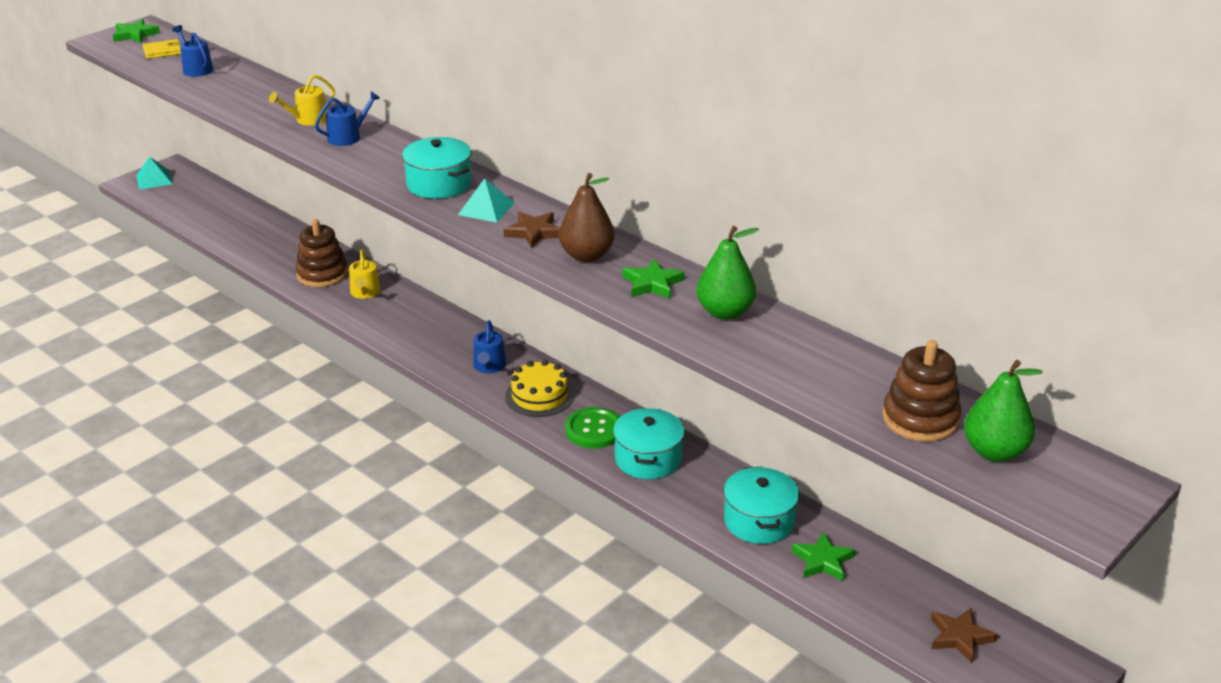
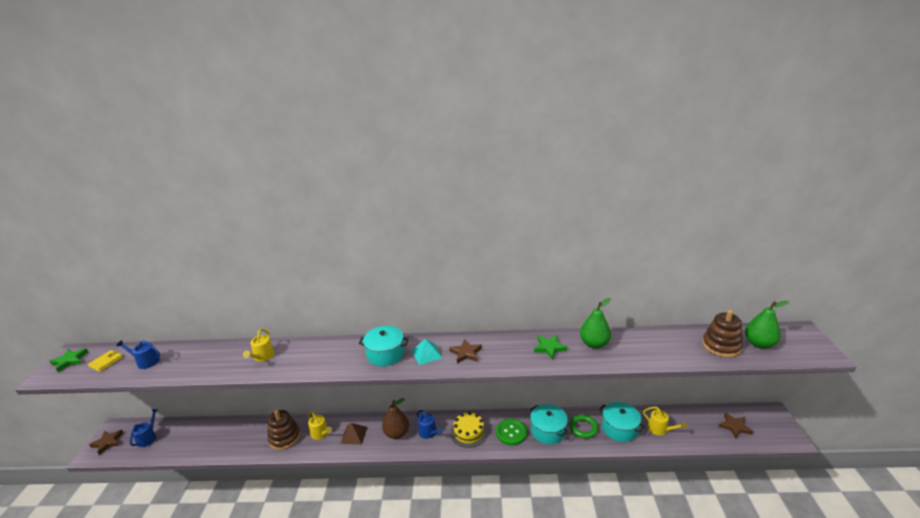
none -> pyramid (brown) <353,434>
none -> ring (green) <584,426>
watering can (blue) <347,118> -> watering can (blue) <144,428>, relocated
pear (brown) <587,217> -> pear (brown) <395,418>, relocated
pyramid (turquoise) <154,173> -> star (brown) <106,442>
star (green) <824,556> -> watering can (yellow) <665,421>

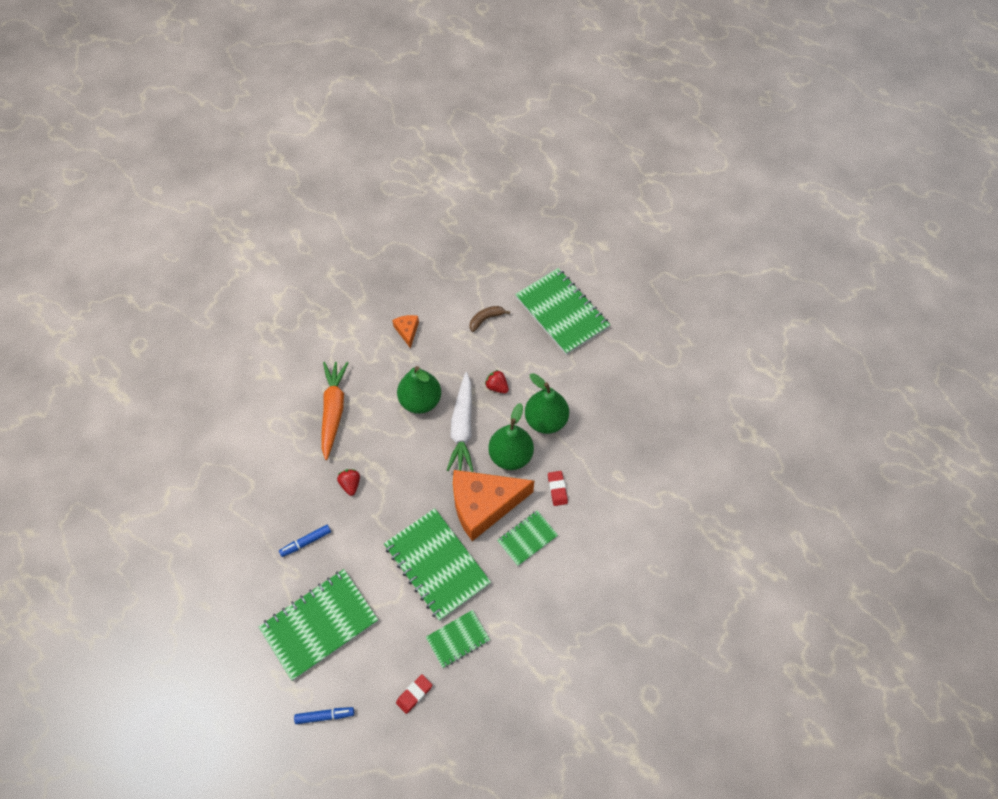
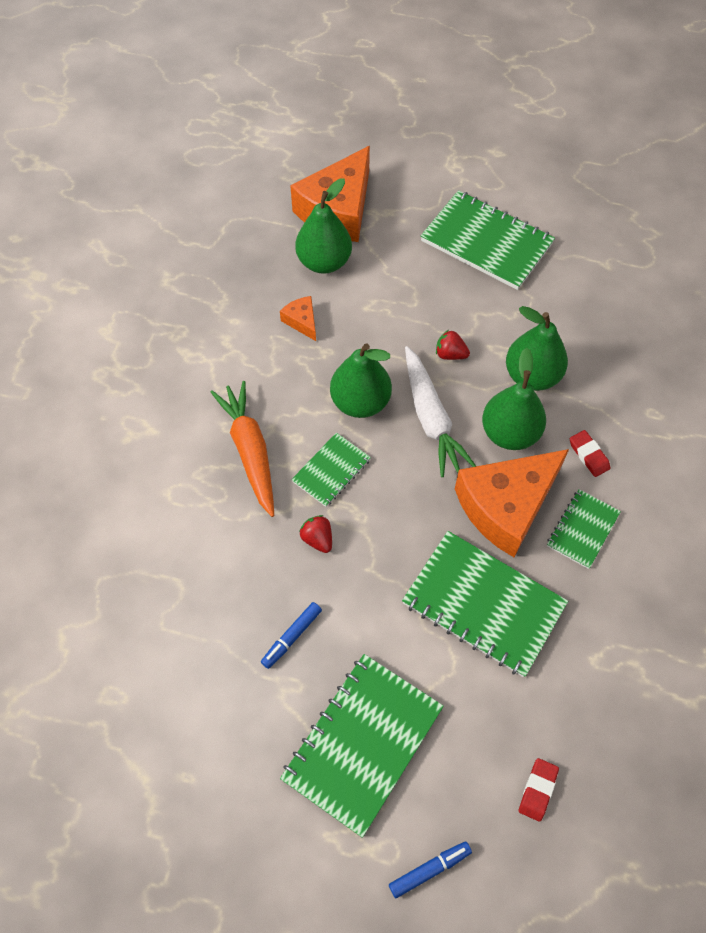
banana (brown) <490,319> -> none
none -> cheese (orange) <330,194>
none -> pear (green) <323,226>
notebook (green) <458,639> -> notebook (green) <331,469>, relocated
---------------
**THE PROBLEM**
Exclude the pictures from the copy. Retype exactly the lines running from the one containing "pear (brown) <587,217>" through the last line of the listing.

**TASK ANSWER**
pear (brown) <587,217> -> pear (brown) <395,418>, relocated
pyramid (turquoise) <154,173> -> star (brown) <106,442>
star (green) <824,556> -> watering can (yellow) <665,421>

banana (brown) <490,319> -> none
none -> cheese (orange) <330,194>
none -> pear (green) <323,226>
notebook (green) <458,639> -> notebook (green) <331,469>, relocated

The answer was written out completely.